● **What the task requires**
Search the entries below for the word "none" and copy each line that has it.

● **Information shown**
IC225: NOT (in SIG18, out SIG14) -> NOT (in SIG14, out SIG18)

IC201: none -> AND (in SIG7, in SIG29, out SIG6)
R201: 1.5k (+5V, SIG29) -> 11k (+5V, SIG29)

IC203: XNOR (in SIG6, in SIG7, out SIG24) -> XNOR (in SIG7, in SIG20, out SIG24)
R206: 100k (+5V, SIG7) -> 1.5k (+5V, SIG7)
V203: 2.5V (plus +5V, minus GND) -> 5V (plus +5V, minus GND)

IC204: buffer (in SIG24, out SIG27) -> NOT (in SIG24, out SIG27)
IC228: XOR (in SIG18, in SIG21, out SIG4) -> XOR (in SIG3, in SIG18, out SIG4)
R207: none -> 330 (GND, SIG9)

● **Result of the exercise**
IC201: none -> AND (in SIG7, in SIG29, out SIG6)
R207: none -> 330 (GND, SIG9)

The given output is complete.